-- AIM OF THE TASK --
Leave out the pictures and copy everything else in the entries exactly.

-- SOURCE MATERIAL --
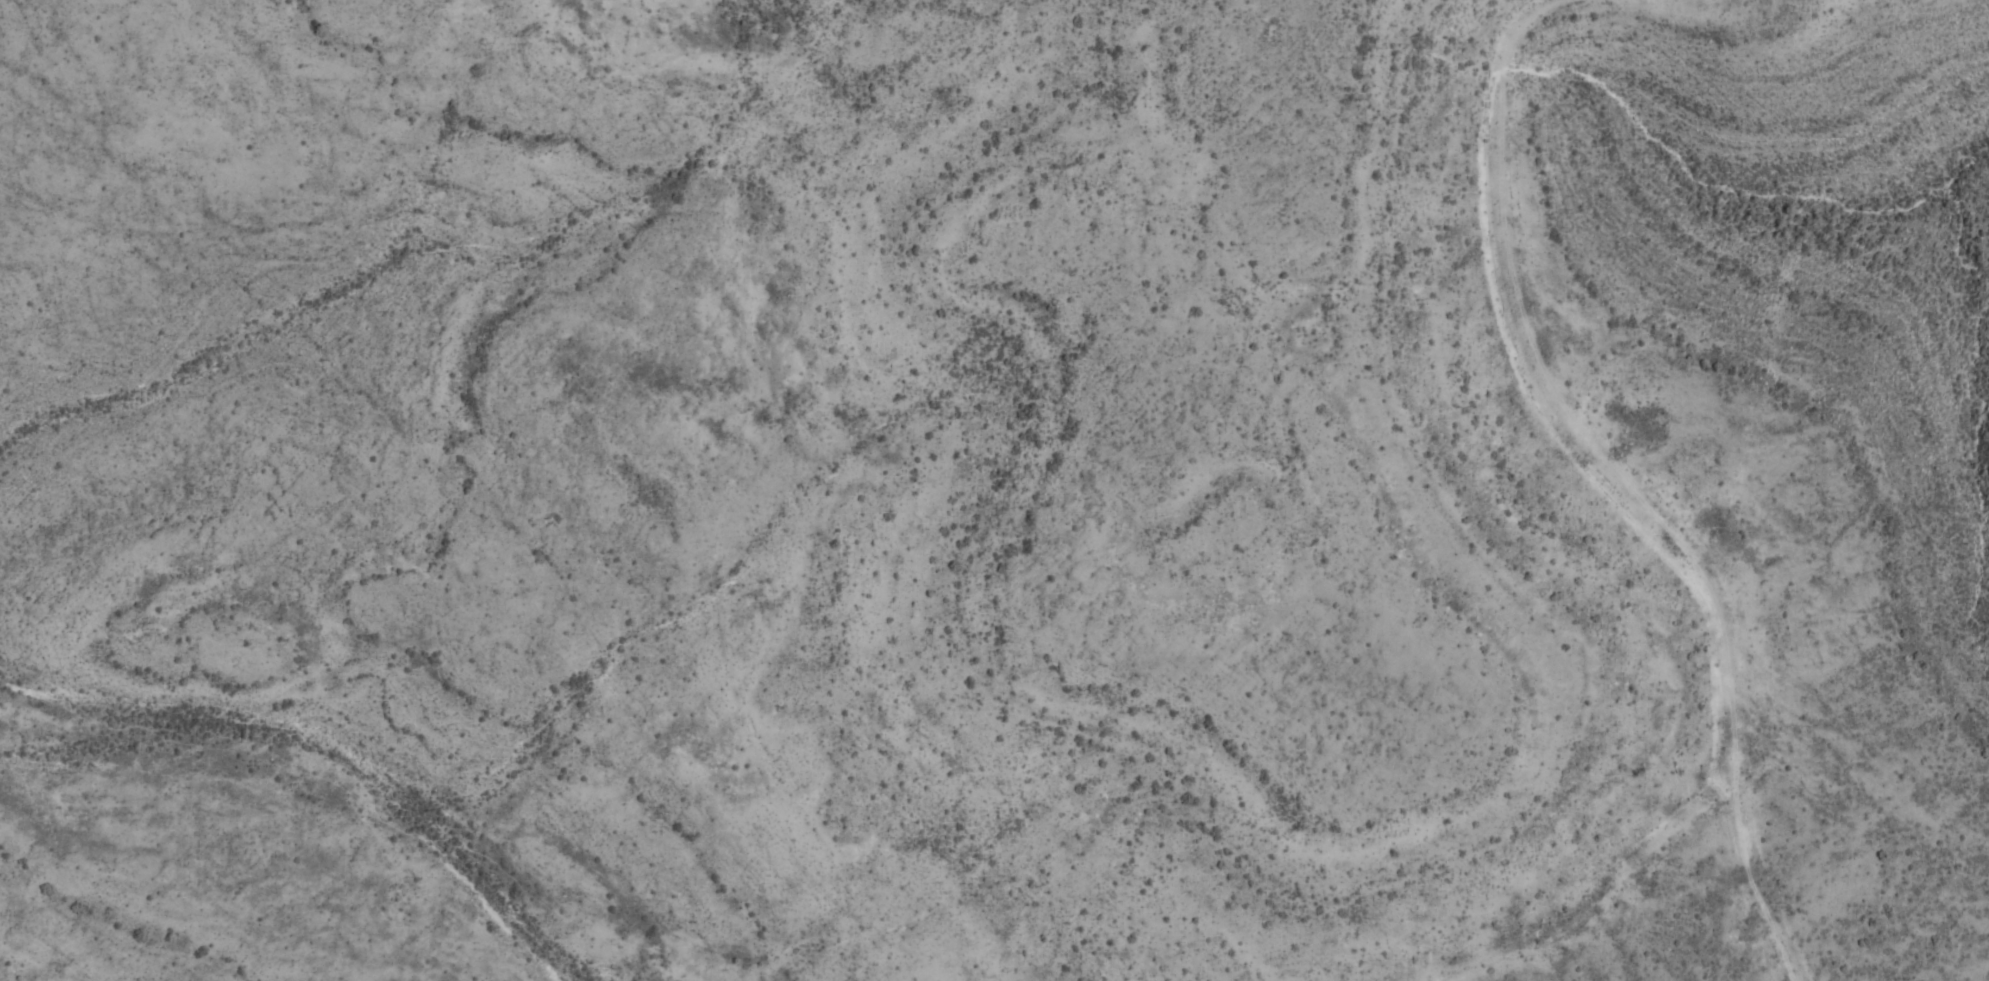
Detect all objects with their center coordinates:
road: (1544, 400)
park: (994, 490)
road: (1754, 878)

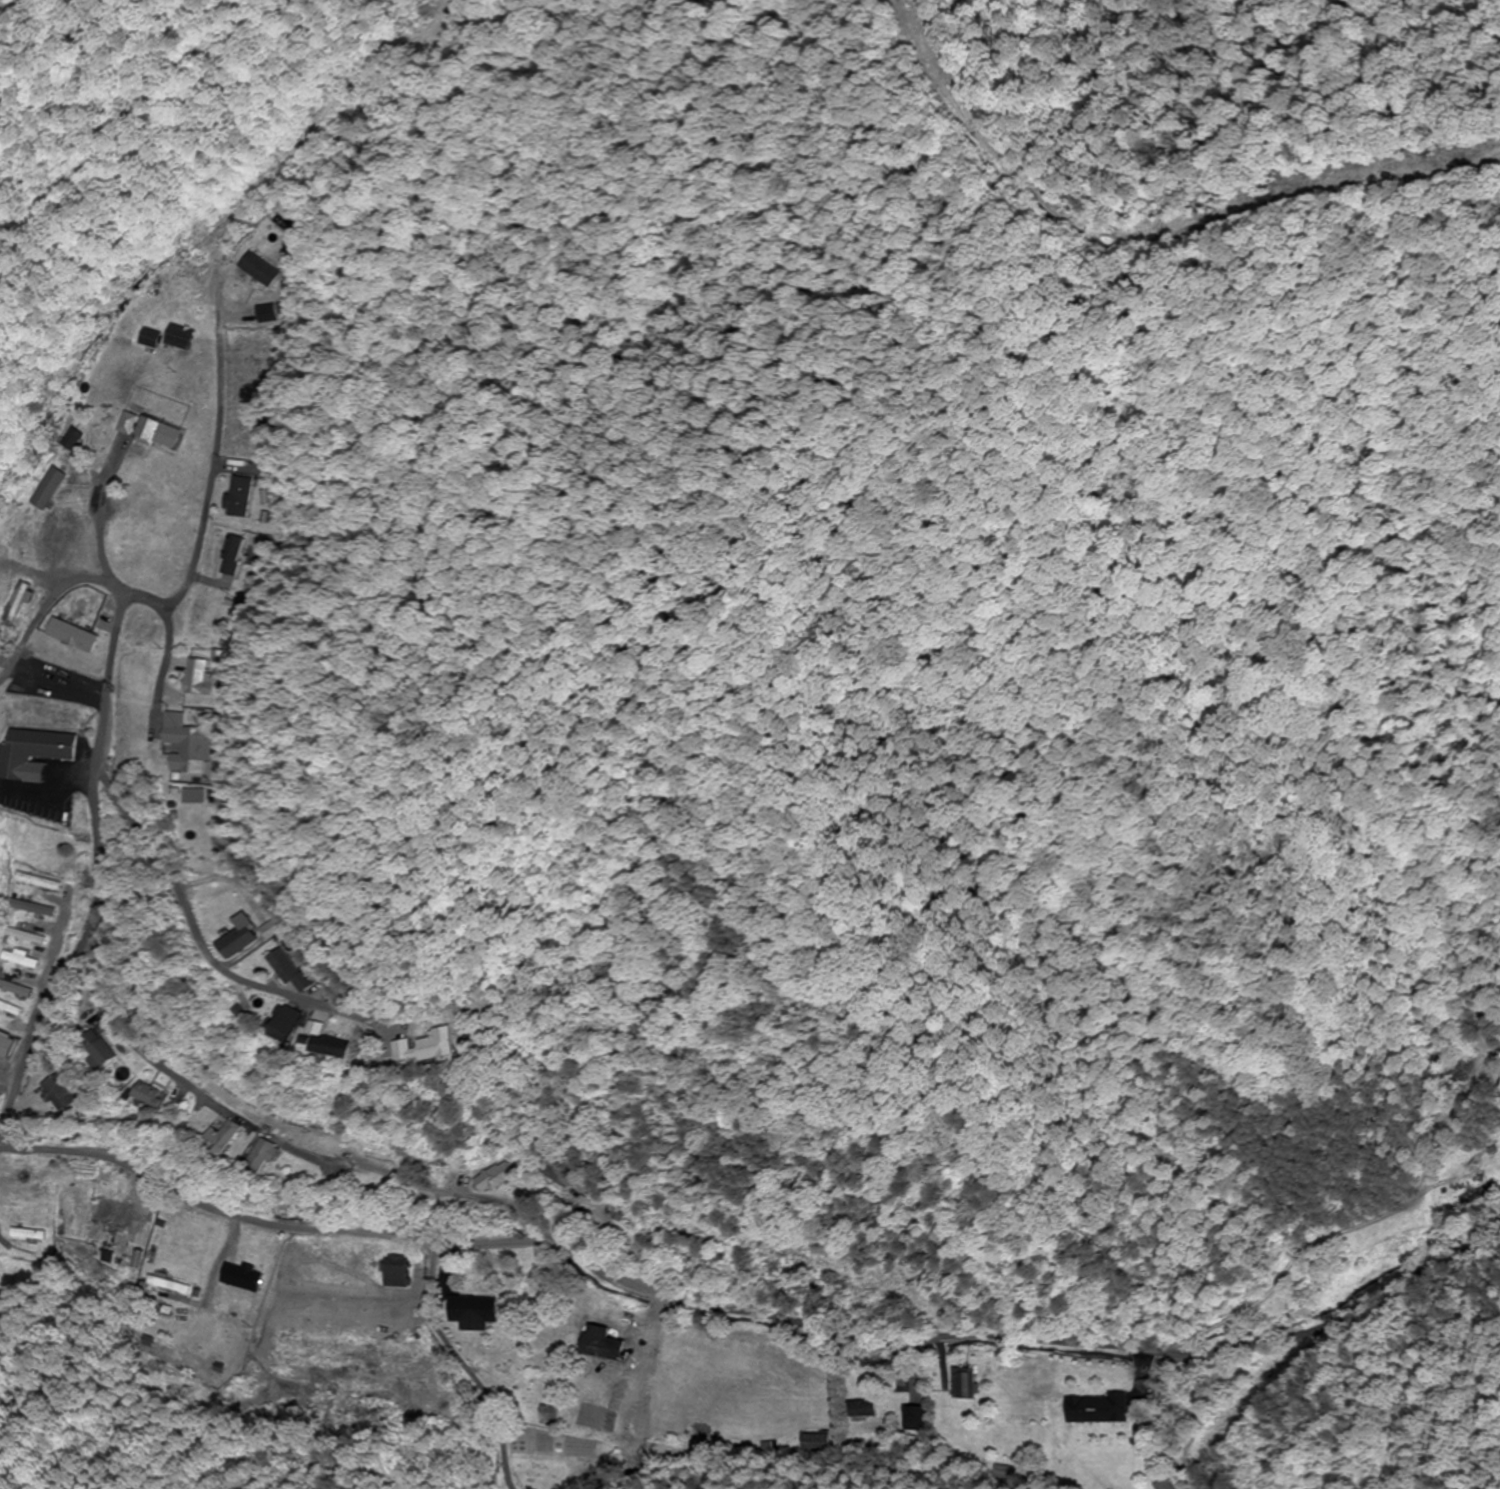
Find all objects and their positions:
building: (148, 338)
building: (178, 338)
building: (127, 423)
building: (159, 433)
building: (70, 439)
building: (46, 489)
building: (238, 496)
building: (32, 544)
building: (230, 555)
building: (17, 603)
building: (195, 678)
building: (187, 748)
building: (33, 752)
road: (96, 768)
building: (30, 908)
building: (263, 929)
building: (231, 942)
road: (203, 954)
building: (18, 960)
building: (284, 971)
building: (14, 990)
building: (9, 1010)
building: (284, 1025)
building: (6, 1046)
building: (330, 1048)
building: (424, 1048)
building: (100, 1051)
building: (59, 1093)
building: (151, 1096)
road: (254, 1119)
building: (224, 1139)
building: (266, 1157)
building: (558, 1177)
building: (495, 1178)
building: (1477, 1194)
building: (117, 1219)
building: (396, 1272)
building: (241, 1277)
building: (167, 1286)
road: (751, 1299)
building: (473, 1313)
building: (965, 1385)
building: (1099, 1409)
building: (861, 1410)
building: (547, 1416)
building: (914, 1419)
building: (813, 1444)
building: (1005, 1473)

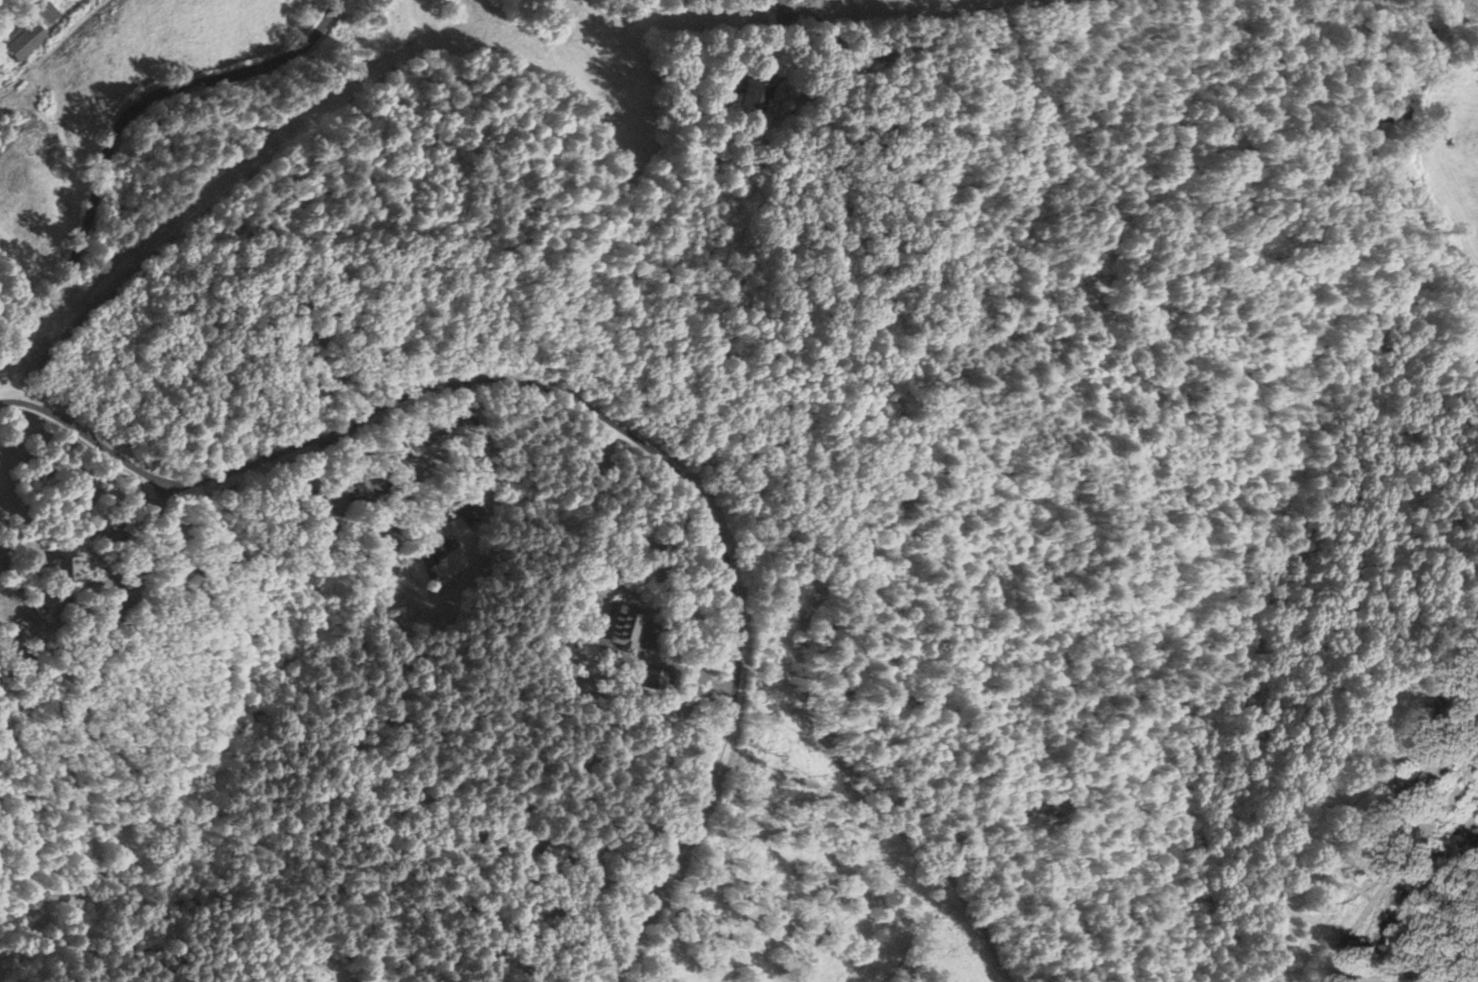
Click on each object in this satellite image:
building: (45, 13)
building: (25, 39)
building: (755, 97)
road: (116, 120)
road: (593, 407)
building: (414, 445)
building: (363, 490)
building: (334, 505)
building: (450, 566)
building: (74, 570)
building: (55, 604)
building: (628, 628)
building: (658, 680)
building: (556, 854)

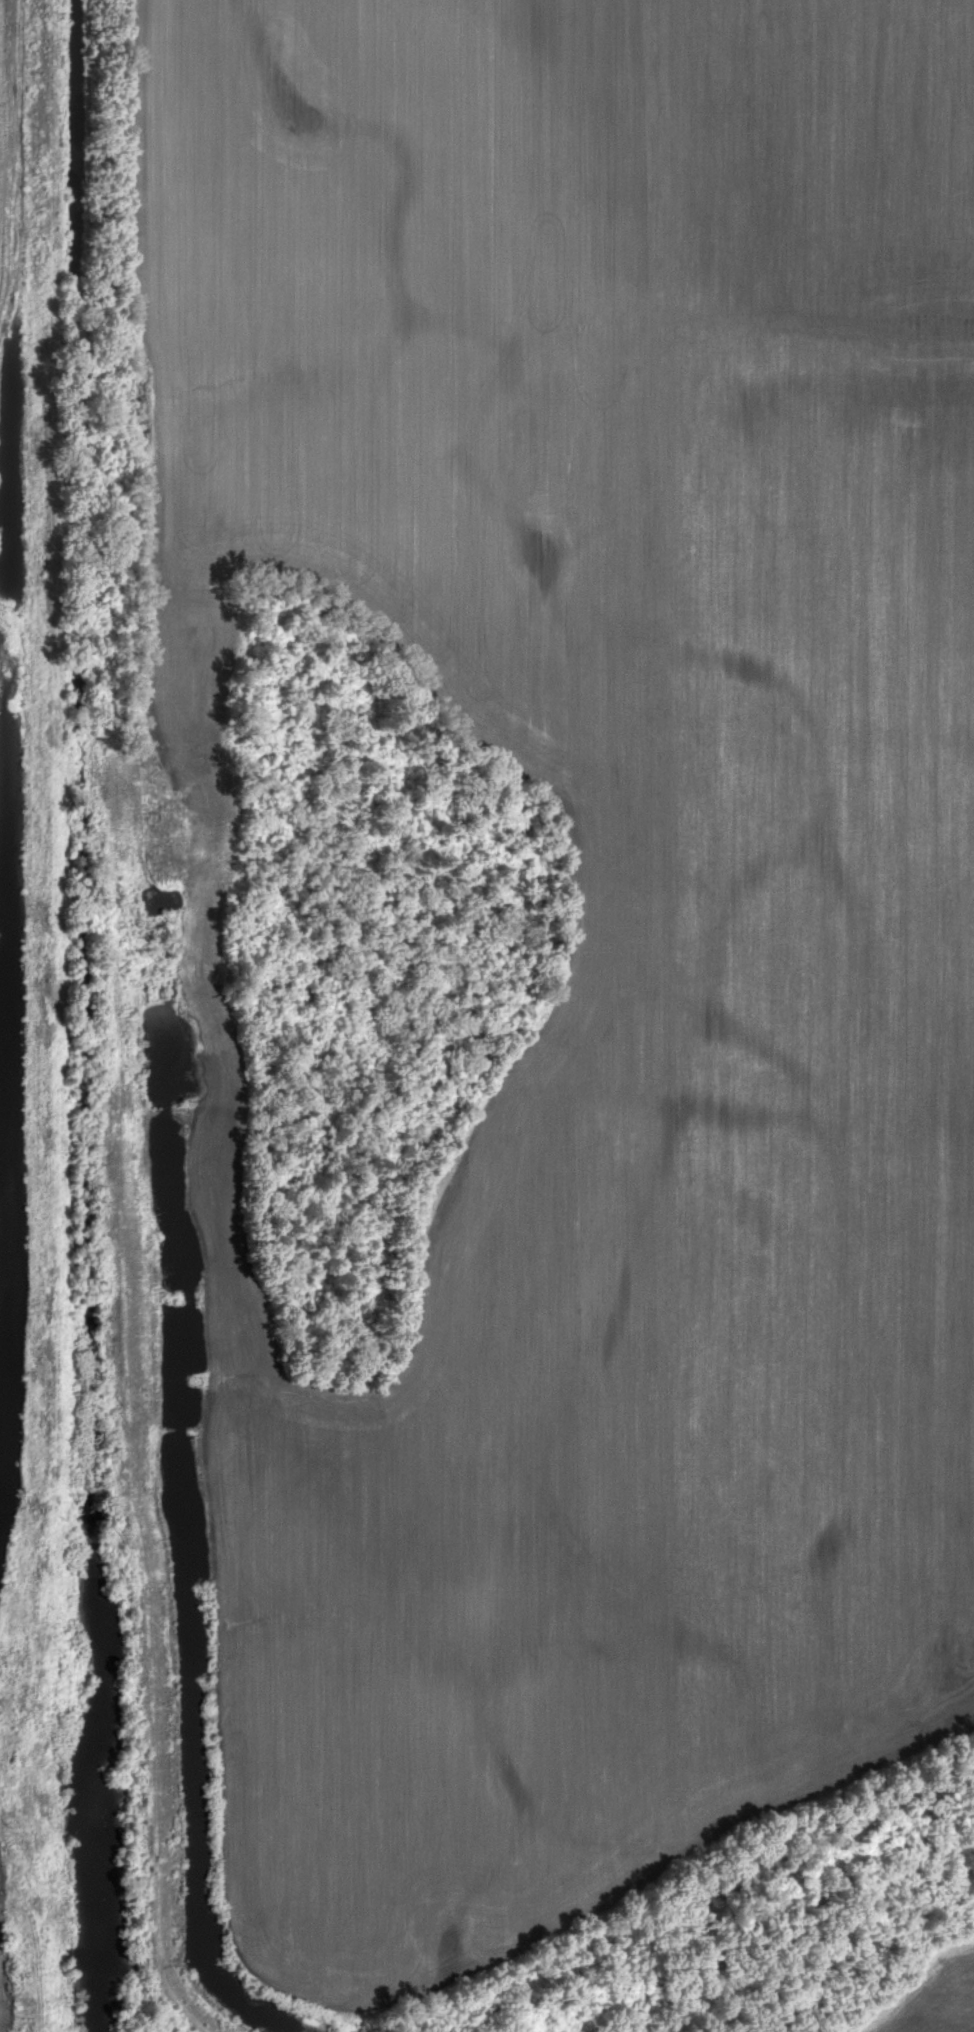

-- OUTPUT FOR THIS TASK --
Detect all objects with their center coordinates:
road: (1544, 400)
park: (994, 490)
road: (1754, 878)

Find all objects and their positions:
building: (148, 338)
building: (178, 338)
building: (127, 423)
building: (159, 433)
building: (70, 439)
building: (46, 489)
building: (238, 496)
building: (32, 544)
building: (230, 555)
building: (17, 603)
building: (195, 678)
building: (187, 748)
building: (33, 752)
road: (96, 768)
building: (30, 908)
building: (263, 929)
building: (231, 942)
road: (203, 954)
building: (18, 960)
building: (284, 971)
building: (14, 990)
building: (9, 1010)
building: (284, 1025)
building: (6, 1046)
building: (330, 1048)
building: (424, 1048)
building: (100, 1051)
building: (59, 1093)
building: (151, 1096)
road: (254, 1119)
building: (224, 1139)
building: (266, 1157)
building: (558, 1177)
building: (495, 1178)
building: (1477, 1194)
building: (117, 1219)
building: (396, 1272)
building: (241, 1277)
building: (167, 1286)
road: (751, 1299)
building: (473, 1313)
building: (965, 1385)
building: (1099, 1409)
building: (861, 1410)
building: (547, 1416)
building: (914, 1419)
building: (813, 1444)
building: (1005, 1473)

Click on each object in this satellite image:
building: (45, 13)
building: (25, 39)
building: (755, 97)
road: (116, 120)
road: (593, 407)
building: (414, 445)
building: (363, 490)
building: (334, 505)
building: (450, 566)
building: (74, 570)
building: (55, 604)
building: (628, 628)
building: (658, 680)
building: (556, 854)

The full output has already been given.